Object correspondence data:
==========
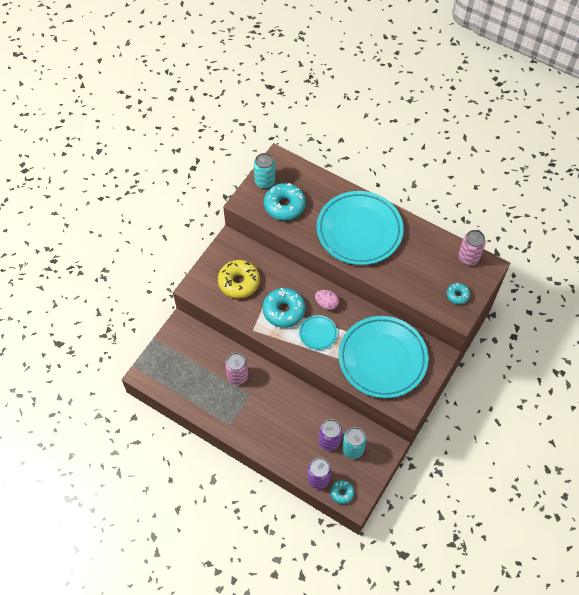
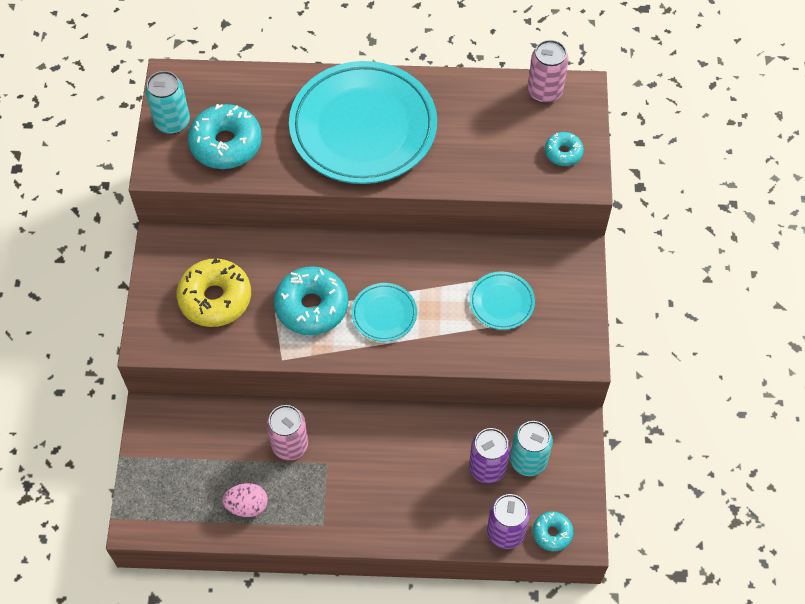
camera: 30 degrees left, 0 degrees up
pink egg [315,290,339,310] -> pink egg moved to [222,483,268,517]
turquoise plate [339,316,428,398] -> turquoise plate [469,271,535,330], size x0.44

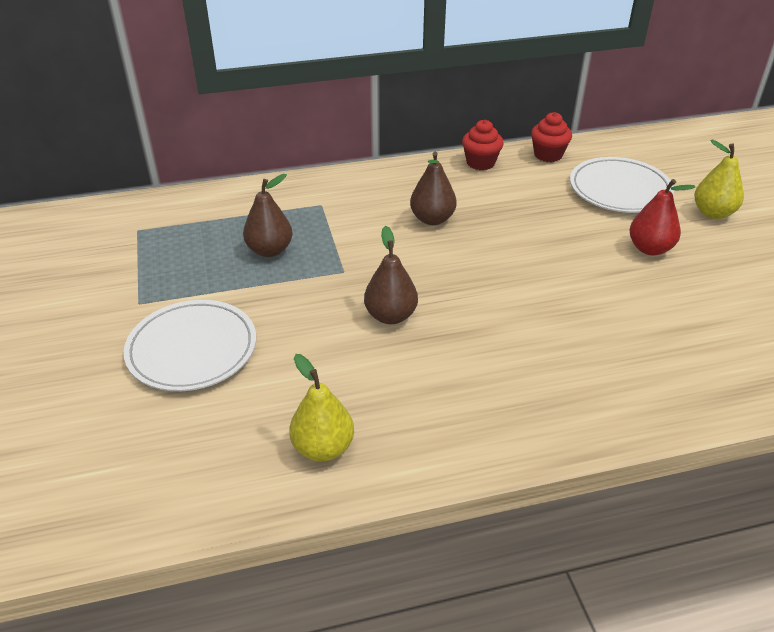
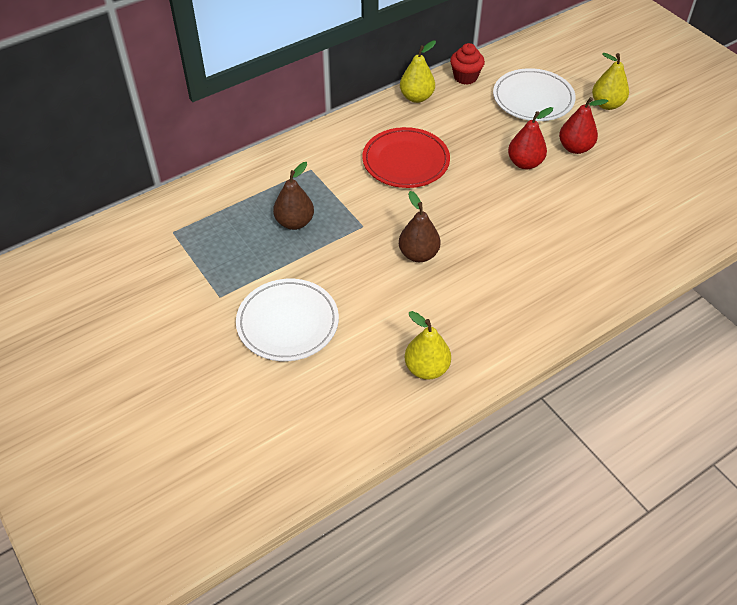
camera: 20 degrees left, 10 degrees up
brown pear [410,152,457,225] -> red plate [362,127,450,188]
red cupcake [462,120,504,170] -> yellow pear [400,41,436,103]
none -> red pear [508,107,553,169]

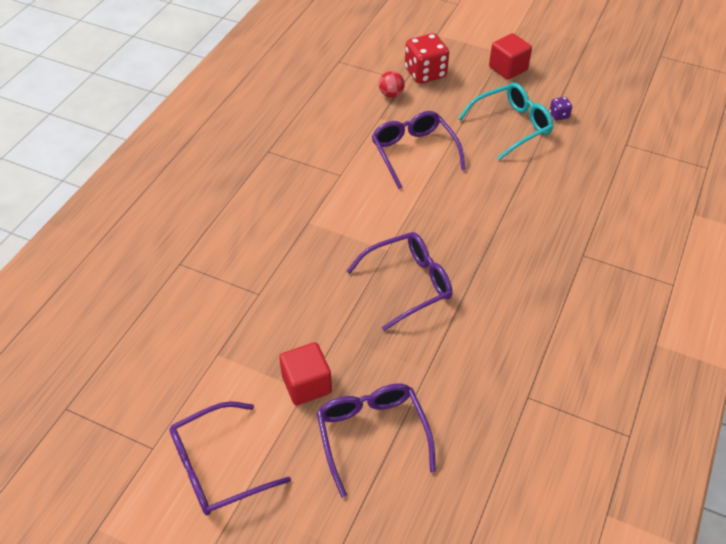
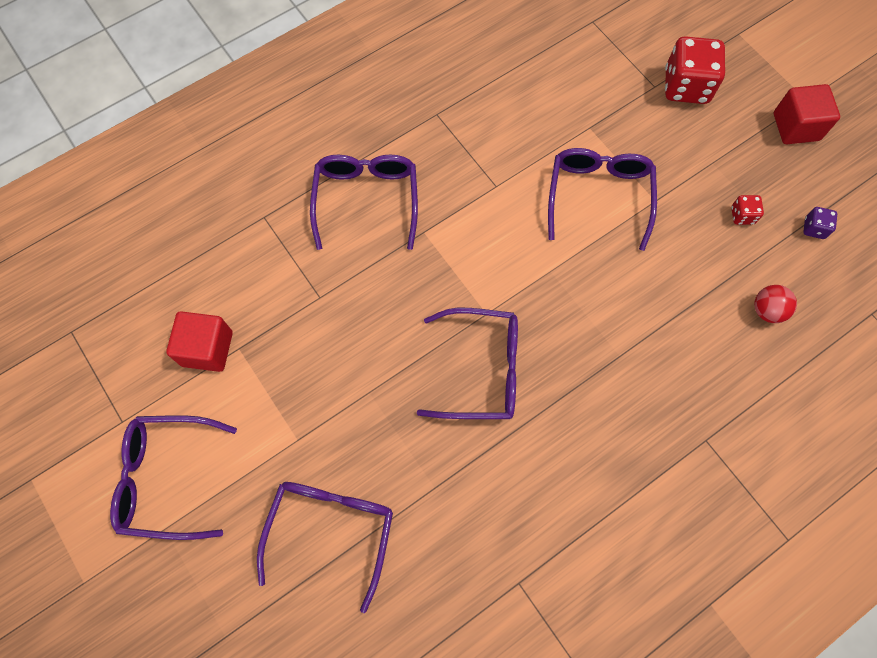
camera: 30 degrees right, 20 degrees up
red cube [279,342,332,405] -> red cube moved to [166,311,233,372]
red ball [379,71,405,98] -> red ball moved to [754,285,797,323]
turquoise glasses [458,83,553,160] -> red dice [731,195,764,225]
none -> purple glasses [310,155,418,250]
==========
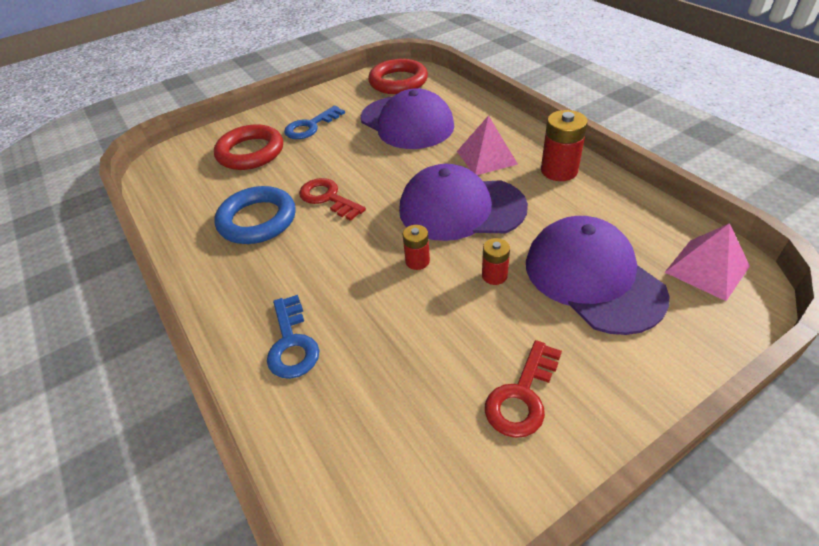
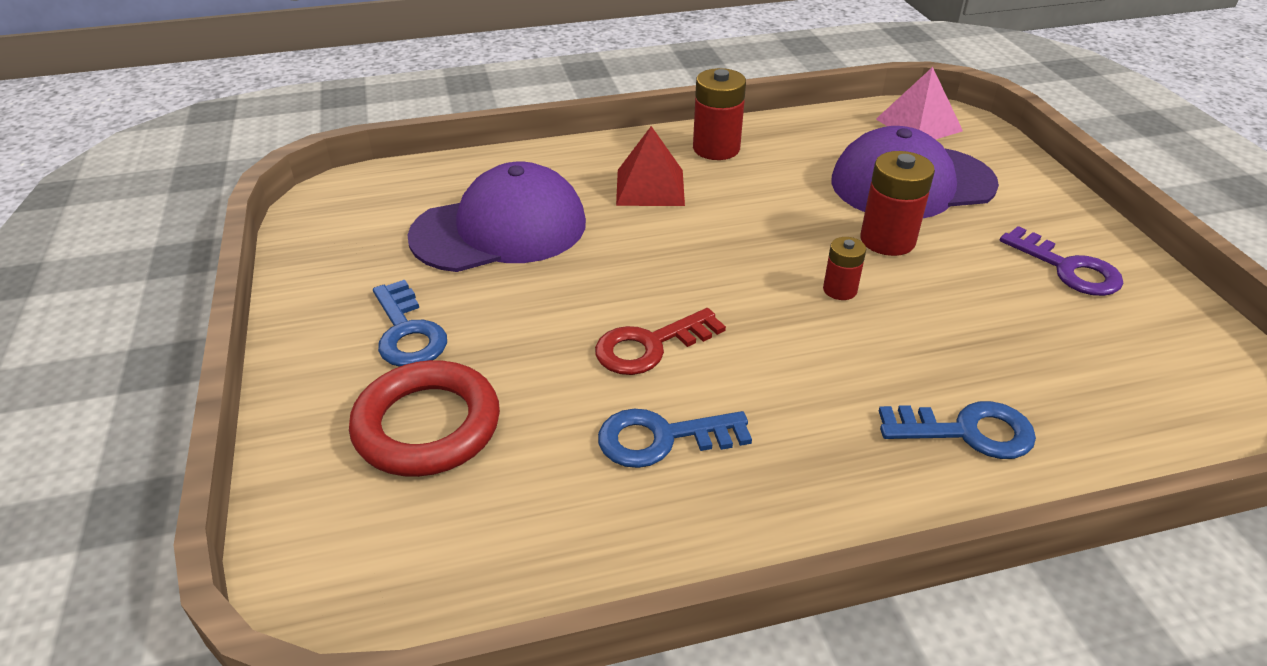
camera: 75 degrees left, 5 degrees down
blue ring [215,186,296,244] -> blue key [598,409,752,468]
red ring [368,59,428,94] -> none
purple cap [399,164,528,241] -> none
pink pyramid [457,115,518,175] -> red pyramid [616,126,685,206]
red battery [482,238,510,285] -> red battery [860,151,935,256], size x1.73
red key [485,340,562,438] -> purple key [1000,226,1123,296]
==========
▶ EXERCISE OBJECTIVE
Of the lines above, output exactly those from the line bearing "pink pyramid [457,115,518,175]" through the line bearing "red key [485,340,562,438]", inclusive.

▶ RESULT BELOW
pink pyramid [457,115,518,175] -> red pyramid [616,126,685,206]
red battery [482,238,510,285] -> red battery [860,151,935,256], size x1.73
red key [485,340,562,438] -> purple key [1000,226,1123,296]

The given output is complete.